EXERCISE BRIEF » Update the material below by replacing every "golden brown rice pilaf" with "saffron rice" and changing nothing else. Omit the pictures from your version.

RECORDS TO USE »
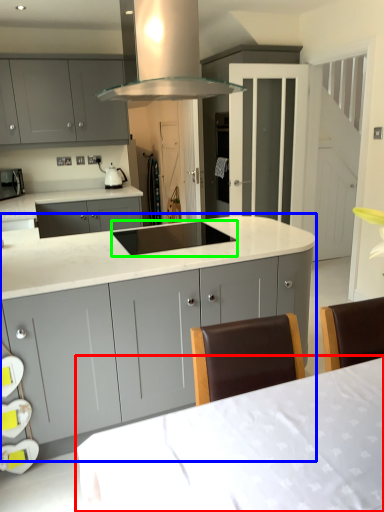
Question: Based on their relative distances, which object is farther from table (highlighted by a red box)? Choose from cabinetry (highlighted by a blue box) and sink (highlighted by a green box).

Choices:
 (A) cabinetry
 (B) sink

Answer: (B)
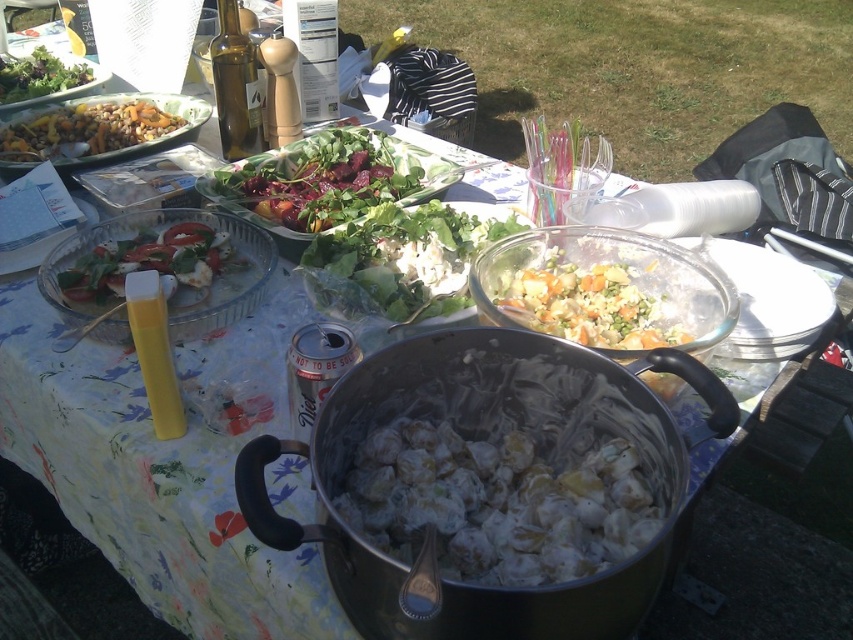
Question: Which object appears farthest from the camera in this image?

Choices:
 (A) translucent glass bowl at center
 (B) golden brown rice pilaf at upper left
 (C) green leafymaterial/textureobject at upper center

Answer: (B)

Question: Does white creamy salad at center have a larger size compared to golden brown rice pilaf at upper left?

Choices:
 (A) yes
 (B) no

Answer: (B)

Question: Which object appears closest to the camera in this image?

Choices:
 (A) green leafy salad at upper left
 (B) translucent glass bowl at center
 (C) green glass bottle at upper left
 (D) green leafy salad at center

Answer: (B)

Question: Among these objects, which one is nearest to the camera?

Choices:
 (A) yellow plastic bottle at center
 (B) green leafymaterial/textureobject at upper center
 (C) golden brown rice pilaf at upper left

Answer: (A)

Question: Does green leafymaterial/textureobject at upper center have a smaller size compared to yellow plastic bottle at center?

Choices:
 (A) yes
 (B) no

Answer: (B)

Question: Can you confirm if green leafy salad at center is smaller than green glass bottle at upper left?

Choices:
 (A) yes
 (B) no

Answer: (B)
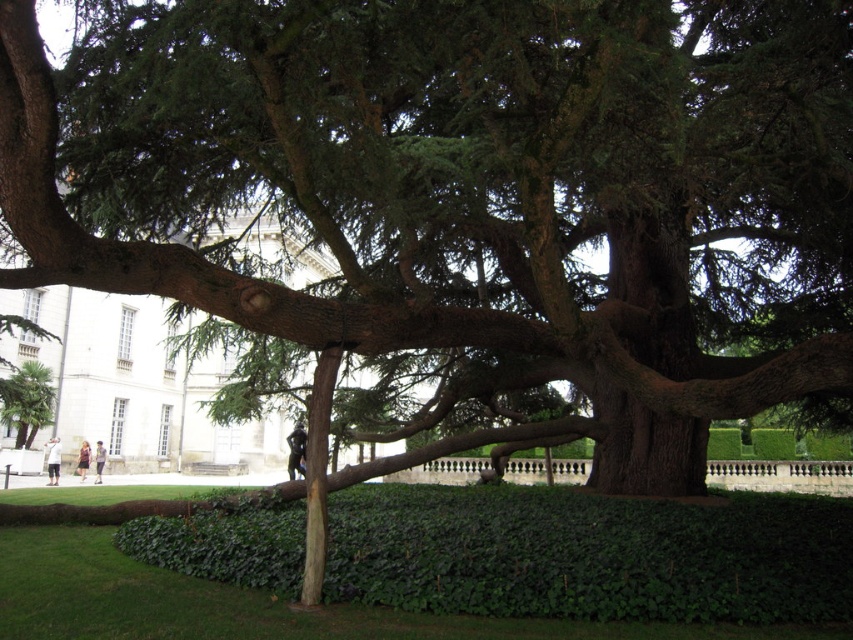
You are standing in a garden and want to take a photo of the brown rough bark at center. If your camera can focus on objects up to 35 meters away, will it be able to capture the bark clearly?

The brown rough bark at center is 34.95 meters away from the viewer. Since the camera can focus up to 35 meters, it will be able to capture the bark clearly as the distance is within range.

Based on the photo, you are standing in the garden looking at the tree and the hedge. You notice two points marked in the image. Which of the two points, point (712, 557) or point (624, 285), is closer to you?

Point (712, 557) is closer to the camera than point (624, 285).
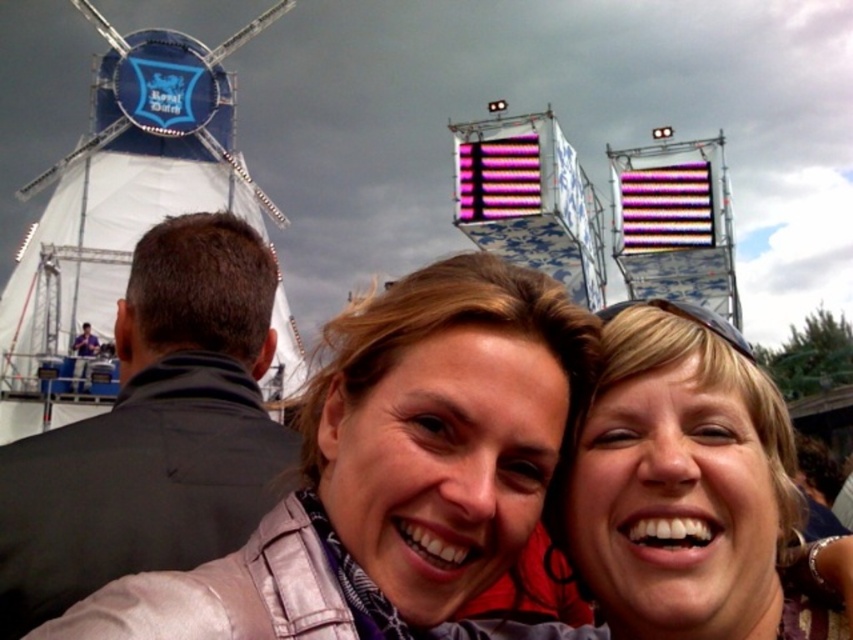
What do you see at coordinates (393, 468) in the screenshot?
I see `matte gray jacket at center` at bounding box center [393, 468].

Does matte gray jacket at center have a lesser height compared to black leather jacket at upper left?

Yes, matte gray jacket at center is shorter than black leather jacket at upper left.

Locate an element on the screen. This screenshot has height=640, width=853. matte gray jacket at center is located at coordinates (393, 468).

Find the location of a particular element. The image size is (853, 640). matte gray jacket at center is located at coordinates (393, 468).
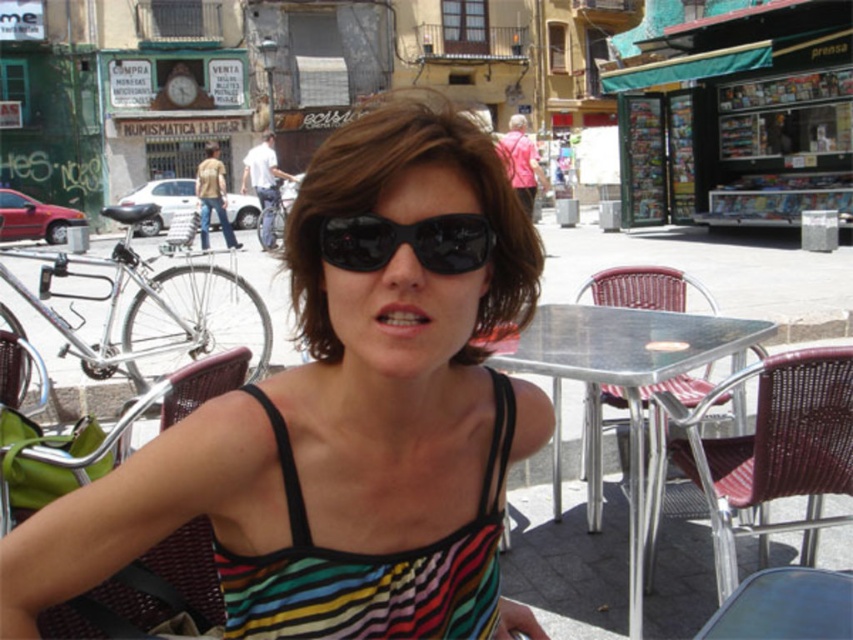
Is striped fabric dress at center to the left of woven brown chair at lower left from the viewer's perspective?

Incorrect, striped fabric dress at center is not on the left side of woven brown chair at lower left.

Is striped fabric dress at center further to camera compared to woven brown chair at lower left?

No.

Measure the distance between point (494, 529) and camera.

Point (494, 529) is 2.00 meters from camera.

Locate an element on the screen. striped fabric dress at center is located at coordinates (370, 564).

Who is positioned more to the right, woven brown chair at lower right or metallic silver table at center?

woven brown chair at lower right is more to the right.

What do you see at coordinates (764, 452) in the screenshot? I see `woven brown chair at lower right` at bounding box center [764, 452].

Which is behind, point (665, 436) or point (608, 321)?

The point (608, 321) is behind.

The height and width of the screenshot is (640, 853). I want to click on woven brown chair at lower right, so click(x=764, y=452).

Who is lower down, metallic silver table at center or metallic silver chair at center?

metallic silver chair at center is lower down.

Between metallic silver table at center and metallic silver chair at center, which one appears on the left side from the viewer's perspective?

metallic silver table at center

The image size is (853, 640). I want to click on metallic silver table at center, so click(619, 387).

Identify the location of metallic silver table at center. (619, 387).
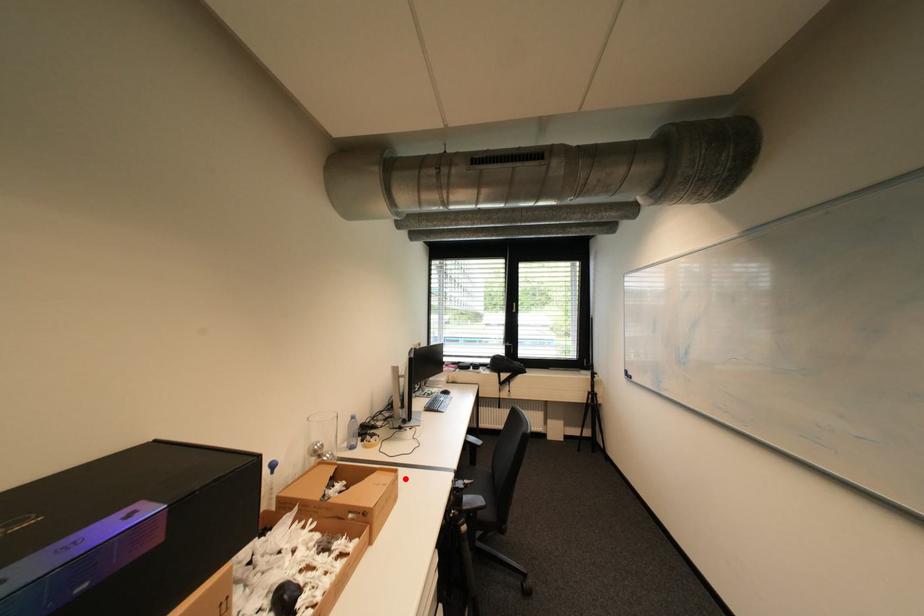
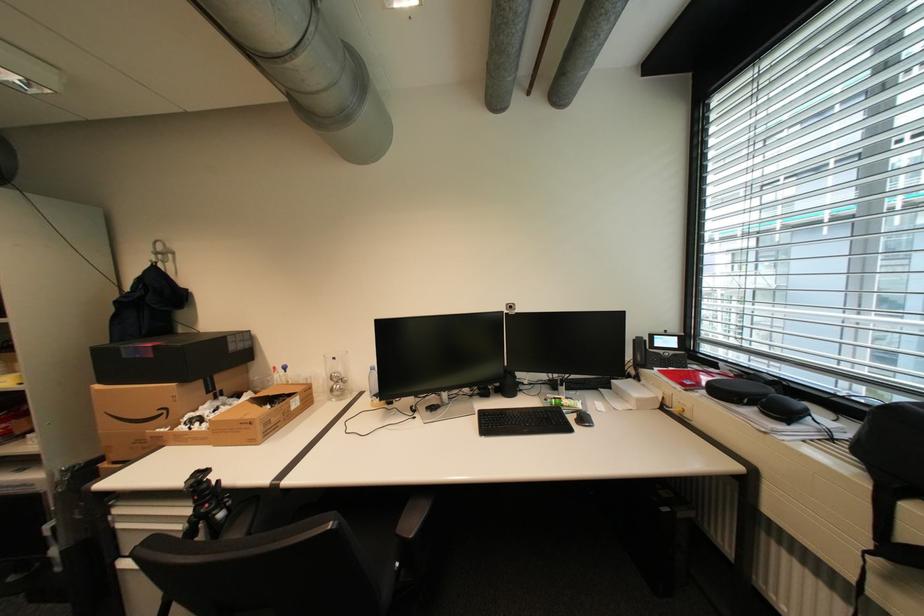
Question: I am providing you with two images of the same scene from different viewpoints. A red point is shown in image1. For the corresponding object point in image2, is it positioned nearer or farther from the camera?

Choices:
 (A) Nearer
 (B) Farther

Answer: (B)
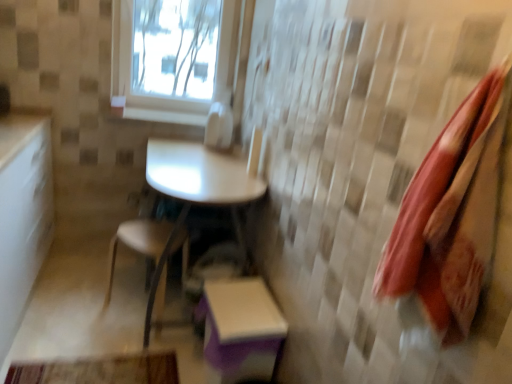
Find the location of a particular element. The image size is (512, 384). empty space that is ontop of metallic silver chair at center (from a real-world perspective) is located at coordinates (149, 235).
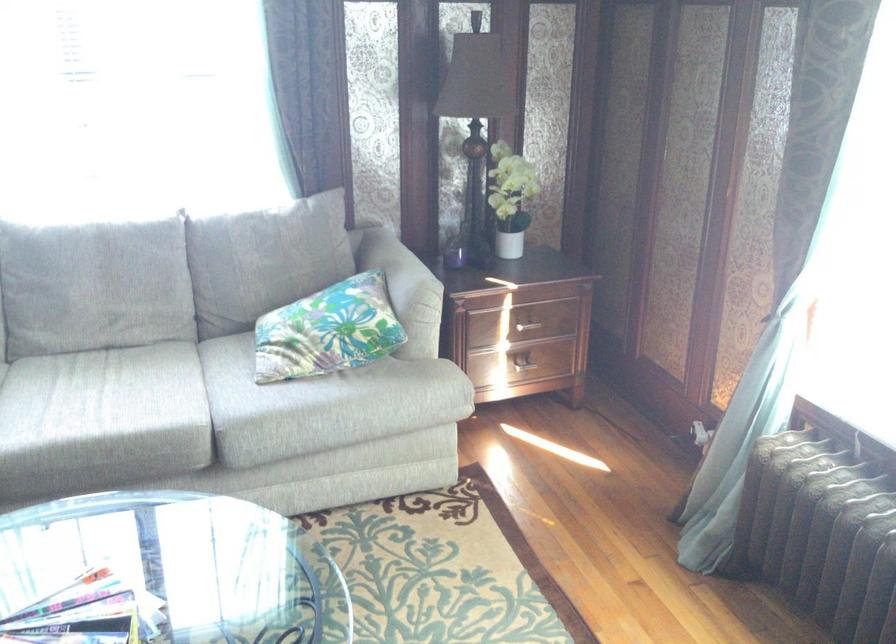
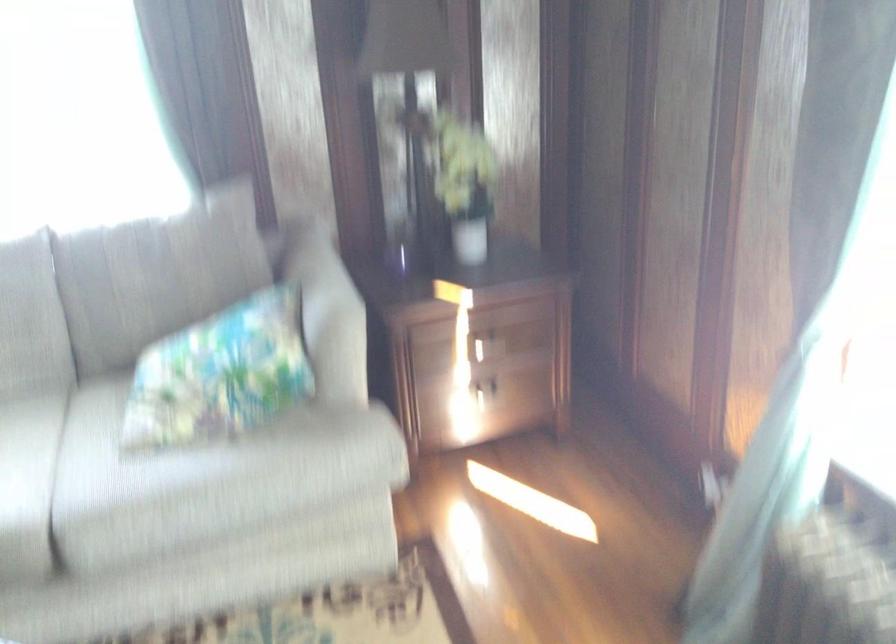
Locate, in the second image, the point that corresponds to the point at 519,361 in the first image.

(486, 391)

ANSWER TO THIS TASK »
Question: Based on their relative distances, which object is farther from table (highlighted by a red box)? Choose from cabinetry (highlighted by a blue box) and sink (highlighted by a green box).

Choices:
 (A) cabinetry
 (B) sink

Answer: (B)
Question: Which object appears farthest from the camera in this image?

Choices:
 (A) translucent glass bowl at center
 (B) saffron rice at upper left
 (C) green leafymaterial/textureobject at upper center

Answer: (B)

Question: Does white creamy salad at center have a larger size compared to saffron rice at upper left?

Choices:
 (A) yes
 (B) no

Answer: (B)

Question: Which object appears closest to the camera in this image?

Choices:
 (A) green leafy salad at upper left
 (B) translucent glass bowl at center
 (C) green glass bottle at upper left
 (D) green leafy salad at center

Answer: (B)

Question: Among these objects, which one is nearest to the camera?

Choices:
 (A) yellow plastic bottle at center
 (B) green leafymaterial/textureobject at upper center
 (C) saffron rice at upper left

Answer: (A)

Question: Does green leafymaterial/textureobject at upper center have a smaller size compared to yellow plastic bottle at center?

Choices:
 (A) yes
 (B) no

Answer: (B)

Question: Can you confirm if green leafy salad at center is smaller than green glass bottle at upper left?

Choices:
 (A) yes
 (B) no

Answer: (B)
You are standing in a garden and want to take a photo of the brown rough bark at center. If your camera can focus on objects up to 35 meters away, will it be able to capture the bark clearly?

The brown rough bark at center is 34.95 meters away from the viewer. Since the camera can focus up to 35 meters, it will be able to capture the bark clearly as the distance is within range.

Based on the photo, you are standing in the garden looking at the tree and the hedge. You notice two points marked in the image. Which of the two points, point (712, 557) or point (624, 285), is closer to you?

Point (712, 557) is closer to the camera than point (624, 285).
What do you see at coordinates (393, 468) in the screenshot?
I see `matte gray jacket at center` at bounding box center [393, 468].

Does matte gray jacket at center have a lesser height compared to black leather jacket at upper left?

Yes, matte gray jacket at center is shorter than black leather jacket at upper left.

Locate an element on the screen. This screenshot has height=640, width=853. matte gray jacket at center is located at coordinates (393, 468).

Find the location of a particular element. The image size is (853, 640). matte gray jacket at center is located at coordinates (393, 468).
Is striped fabric dress at center to the left of woven brown chair at lower left from the viewer's perspective?

Incorrect, striped fabric dress at center is not on the left side of woven brown chair at lower left.

Is striped fabric dress at center further to camera compared to woven brown chair at lower left?

No.

Measure the distance between point (494, 529) and camera.

Point (494, 529) is 2.00 meters from camera.

Locate an element on the screen. striped fabric dress at center is located at coordinates (370, 564).

Who is positioned more to the right, woven brown chair at lower right or metallic silver table at center?

woven brown chair at lower right is more to the right.

What do you see at coordinates (764, 452) in the screenshot? I see `woven brown chair at lower right` at bounding box center [764, 452].

Which is behind, point (665, 436) or point (608, 321)?

The point (608, 321) is behind.

The height and width of the screenshot is (640, 853). I want to click on woven brown chair at lower right, so click(x=764, y=452).

Who is lower down, metallic silver table at center or metallic silver chair at center?

metallic silver chair at center is lower down.

Between metallic silver table at center and metallic silver chair at center, which one appears on the left side from the viewer's perspective?

metallic silver table at center

The image size is (853, 640). I want to click on metallic silver table at center, so click(619, 387).

Identify the location of metallic silver table at center. (619, 387).
Question: I am providing you with two images of the same scene from different viewpoints. A red point is shown in image1. For the corresponding object point in image2, is it positioned nearer or farther from the camera?

Choices:
 (A) Nearer
 (B) Farther

Answer: (B)
Find the location of a particular element. The image size is (512, 384). empty space that is ontop of metallic silver chair at center (from a real-world perspective) is located at coordinates (149, 235).
Locate, in the second image, the point that corresponds to the point at 519,361 in the first image.

(486, 391)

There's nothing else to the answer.